Among these entries, how many lines have the string "VBAT" in them? Only the number is needed.
*** Block opens ***
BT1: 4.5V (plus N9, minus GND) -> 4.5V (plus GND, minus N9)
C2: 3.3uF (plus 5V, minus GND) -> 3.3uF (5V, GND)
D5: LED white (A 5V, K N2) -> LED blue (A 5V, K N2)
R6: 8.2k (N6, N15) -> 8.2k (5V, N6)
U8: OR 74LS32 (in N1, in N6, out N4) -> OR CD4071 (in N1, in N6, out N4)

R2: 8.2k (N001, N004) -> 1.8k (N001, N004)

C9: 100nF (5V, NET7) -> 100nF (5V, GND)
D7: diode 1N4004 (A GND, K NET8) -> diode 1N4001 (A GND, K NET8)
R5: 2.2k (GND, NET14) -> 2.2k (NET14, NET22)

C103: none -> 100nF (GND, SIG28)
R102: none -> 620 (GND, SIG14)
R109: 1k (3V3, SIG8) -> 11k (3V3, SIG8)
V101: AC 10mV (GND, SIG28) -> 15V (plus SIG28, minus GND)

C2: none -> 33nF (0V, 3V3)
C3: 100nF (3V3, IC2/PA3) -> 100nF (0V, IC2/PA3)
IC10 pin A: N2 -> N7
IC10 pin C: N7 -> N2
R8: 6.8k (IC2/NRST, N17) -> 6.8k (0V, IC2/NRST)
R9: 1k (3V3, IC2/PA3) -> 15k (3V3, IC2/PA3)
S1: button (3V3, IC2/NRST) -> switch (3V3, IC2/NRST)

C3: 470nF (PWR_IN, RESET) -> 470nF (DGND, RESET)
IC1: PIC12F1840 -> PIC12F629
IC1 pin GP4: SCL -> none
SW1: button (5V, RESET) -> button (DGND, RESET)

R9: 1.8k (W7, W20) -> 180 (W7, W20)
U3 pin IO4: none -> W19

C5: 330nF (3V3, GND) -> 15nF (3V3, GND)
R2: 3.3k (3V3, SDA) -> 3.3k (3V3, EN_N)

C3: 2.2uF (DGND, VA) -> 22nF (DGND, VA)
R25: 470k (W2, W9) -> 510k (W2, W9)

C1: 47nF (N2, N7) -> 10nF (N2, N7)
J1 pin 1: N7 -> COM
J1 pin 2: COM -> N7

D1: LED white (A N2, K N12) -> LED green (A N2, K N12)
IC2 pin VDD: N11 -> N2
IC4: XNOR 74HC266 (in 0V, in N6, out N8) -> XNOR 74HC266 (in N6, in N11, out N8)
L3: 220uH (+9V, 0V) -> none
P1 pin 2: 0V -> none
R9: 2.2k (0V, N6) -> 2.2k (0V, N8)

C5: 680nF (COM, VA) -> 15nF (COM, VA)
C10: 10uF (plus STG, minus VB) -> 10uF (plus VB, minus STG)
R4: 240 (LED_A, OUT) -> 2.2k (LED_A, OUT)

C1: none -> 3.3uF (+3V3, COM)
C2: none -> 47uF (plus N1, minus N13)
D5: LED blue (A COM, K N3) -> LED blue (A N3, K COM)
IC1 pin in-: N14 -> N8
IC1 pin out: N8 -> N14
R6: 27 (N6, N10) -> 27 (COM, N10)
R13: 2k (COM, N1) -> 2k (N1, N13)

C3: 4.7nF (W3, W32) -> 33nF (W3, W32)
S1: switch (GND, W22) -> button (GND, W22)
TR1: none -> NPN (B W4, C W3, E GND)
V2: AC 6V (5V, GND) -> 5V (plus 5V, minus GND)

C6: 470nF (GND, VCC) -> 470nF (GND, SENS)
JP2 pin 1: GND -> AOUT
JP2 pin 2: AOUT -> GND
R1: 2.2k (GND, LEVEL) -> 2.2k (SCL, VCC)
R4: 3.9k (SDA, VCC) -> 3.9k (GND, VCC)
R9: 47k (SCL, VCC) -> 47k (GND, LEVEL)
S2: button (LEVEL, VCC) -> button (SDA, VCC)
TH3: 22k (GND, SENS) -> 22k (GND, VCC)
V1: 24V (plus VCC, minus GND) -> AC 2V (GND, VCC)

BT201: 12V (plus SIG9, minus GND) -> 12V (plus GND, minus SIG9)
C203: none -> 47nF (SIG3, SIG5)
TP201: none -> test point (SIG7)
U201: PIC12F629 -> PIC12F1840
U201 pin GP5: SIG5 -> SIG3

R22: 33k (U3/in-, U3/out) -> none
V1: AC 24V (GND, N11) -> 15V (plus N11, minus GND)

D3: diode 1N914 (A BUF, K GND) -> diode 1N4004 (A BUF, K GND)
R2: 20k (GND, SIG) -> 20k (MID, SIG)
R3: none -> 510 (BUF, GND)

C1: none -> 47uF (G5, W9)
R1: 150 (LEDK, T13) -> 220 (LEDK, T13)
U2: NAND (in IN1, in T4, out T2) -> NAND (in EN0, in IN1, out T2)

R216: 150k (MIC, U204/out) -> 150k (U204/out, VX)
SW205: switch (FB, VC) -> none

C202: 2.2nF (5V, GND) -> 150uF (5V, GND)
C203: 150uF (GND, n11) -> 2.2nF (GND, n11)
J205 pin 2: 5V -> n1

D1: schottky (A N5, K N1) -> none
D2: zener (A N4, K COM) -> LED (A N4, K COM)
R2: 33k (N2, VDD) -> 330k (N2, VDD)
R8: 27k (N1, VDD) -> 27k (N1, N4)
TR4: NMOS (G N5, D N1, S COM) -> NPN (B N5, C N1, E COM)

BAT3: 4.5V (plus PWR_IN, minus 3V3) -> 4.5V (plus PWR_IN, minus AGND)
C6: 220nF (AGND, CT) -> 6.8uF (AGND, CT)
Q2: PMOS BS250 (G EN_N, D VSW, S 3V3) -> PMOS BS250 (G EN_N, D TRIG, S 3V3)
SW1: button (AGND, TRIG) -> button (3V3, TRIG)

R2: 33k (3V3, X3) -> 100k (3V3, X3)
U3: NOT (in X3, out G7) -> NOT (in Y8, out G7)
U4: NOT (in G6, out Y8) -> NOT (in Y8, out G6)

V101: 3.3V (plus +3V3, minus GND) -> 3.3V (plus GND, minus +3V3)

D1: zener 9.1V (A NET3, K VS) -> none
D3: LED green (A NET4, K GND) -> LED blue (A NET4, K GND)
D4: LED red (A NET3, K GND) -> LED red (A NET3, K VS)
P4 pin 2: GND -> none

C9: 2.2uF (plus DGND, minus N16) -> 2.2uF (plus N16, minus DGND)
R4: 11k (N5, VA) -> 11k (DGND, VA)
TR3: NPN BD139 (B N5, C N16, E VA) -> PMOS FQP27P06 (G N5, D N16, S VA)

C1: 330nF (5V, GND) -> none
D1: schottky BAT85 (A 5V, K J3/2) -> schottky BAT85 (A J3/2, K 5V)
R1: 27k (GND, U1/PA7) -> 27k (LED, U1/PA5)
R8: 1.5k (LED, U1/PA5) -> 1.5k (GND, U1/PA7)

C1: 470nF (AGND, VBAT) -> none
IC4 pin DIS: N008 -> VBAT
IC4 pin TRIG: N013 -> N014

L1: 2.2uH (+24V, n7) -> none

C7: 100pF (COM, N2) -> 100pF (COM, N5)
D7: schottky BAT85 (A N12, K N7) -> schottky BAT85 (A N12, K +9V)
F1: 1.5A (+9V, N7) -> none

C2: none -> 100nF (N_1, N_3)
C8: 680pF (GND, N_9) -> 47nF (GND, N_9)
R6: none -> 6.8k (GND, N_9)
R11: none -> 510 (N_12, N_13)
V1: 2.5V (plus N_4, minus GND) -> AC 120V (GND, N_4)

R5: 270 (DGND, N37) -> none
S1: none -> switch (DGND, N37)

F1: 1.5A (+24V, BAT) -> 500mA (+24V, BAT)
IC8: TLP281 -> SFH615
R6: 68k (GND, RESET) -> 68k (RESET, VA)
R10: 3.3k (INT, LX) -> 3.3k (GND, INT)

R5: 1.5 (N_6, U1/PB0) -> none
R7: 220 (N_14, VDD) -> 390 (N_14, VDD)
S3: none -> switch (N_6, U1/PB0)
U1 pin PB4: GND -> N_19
*** Block closes ***
• **Answer below**
2